(Beginning of DATASET SECTION)
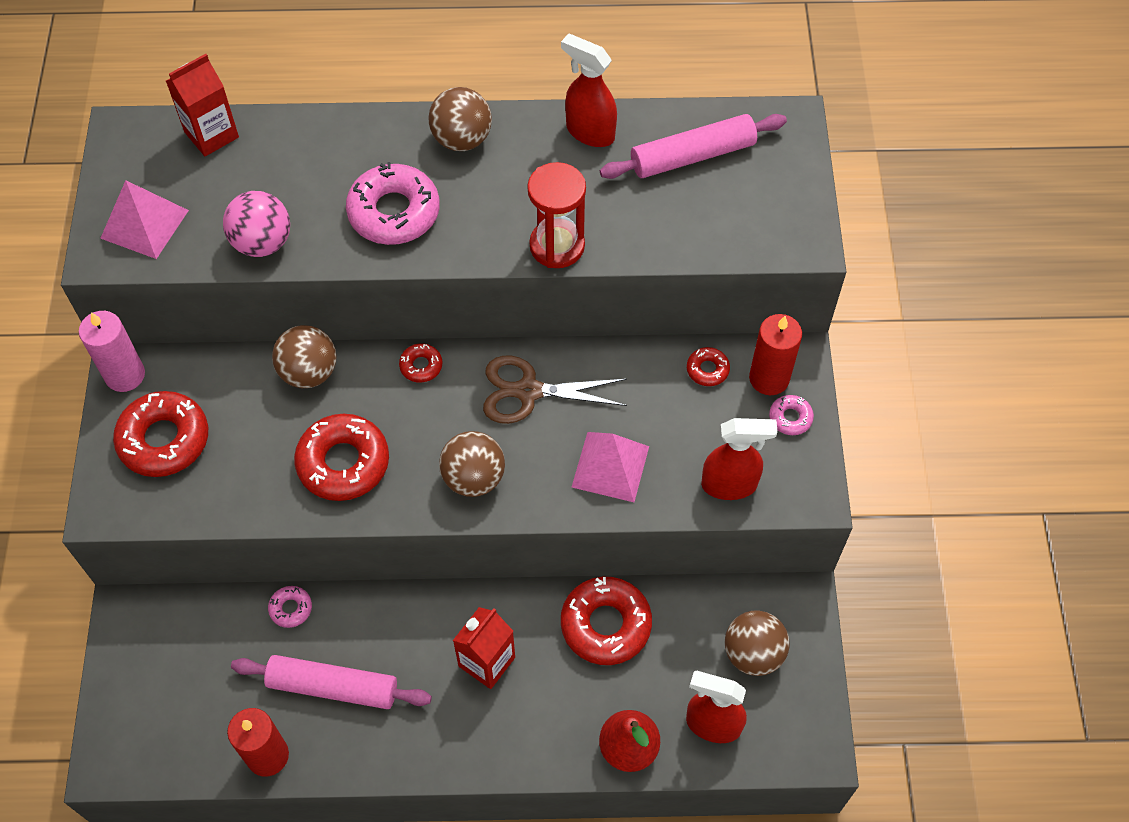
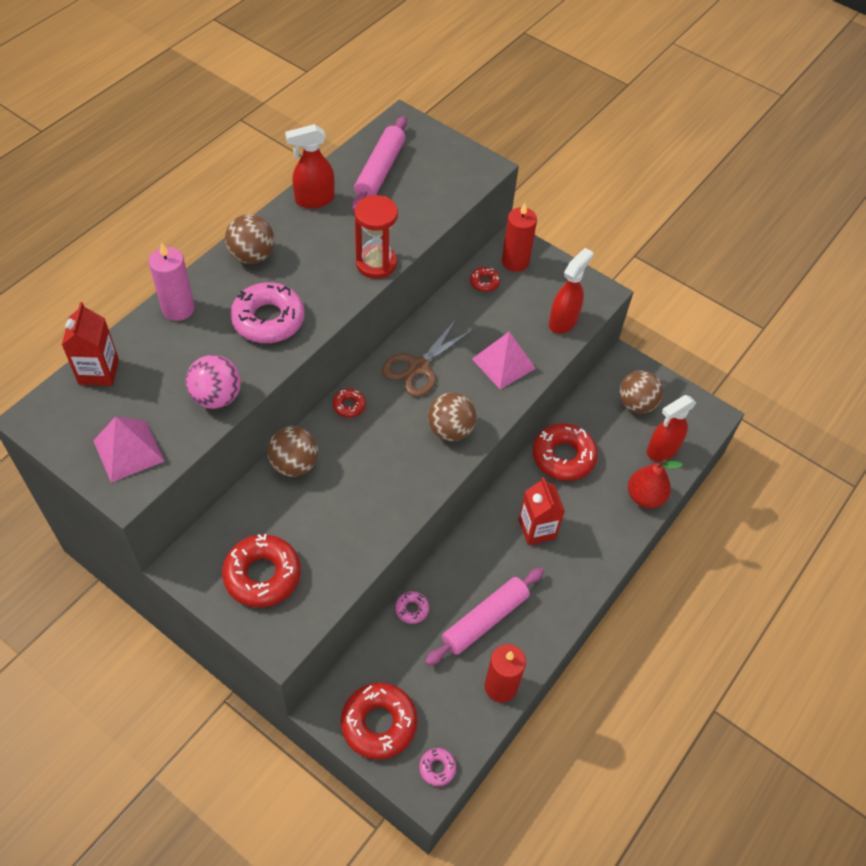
camera: 55 degrees left, 5 degrees down
(125, 375) = (188, 568): pink candle -> pink candle (178, 308)
(343, 463) = (377, 487): red donut -> red donut (379, 723)
(790, 418) = (547, 270): pink donut -> pink donut (437, 768)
(End of DATASET SECTION)
| WHAT THE TASK ASKS |
Strip out the pictures and repeat the listing above exactly.

| SOLUTION TO THE PROBLEM |
camera: 55 degrees left, 5 degrees down
(125, 375) = (188, 568): pink candle -> pink candle (178, 308)
(343, 463) = (377, 487): red donut -> red donut (379, 723)
(790, 418) = (547, 270): pink donut -> pink donut (437, 768)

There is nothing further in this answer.